Data section |
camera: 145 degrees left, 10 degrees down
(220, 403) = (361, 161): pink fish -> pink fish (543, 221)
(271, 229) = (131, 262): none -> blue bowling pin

Assignment |
Reproduce all of the data exactly as given.

Problem solution |
camera: 145 degrees left, 10 degrees down
(220, 403) = (361, 161): pink fish -> pink fish (543, 221)
(271, 229) = (131, 262): none -> blue bowling pin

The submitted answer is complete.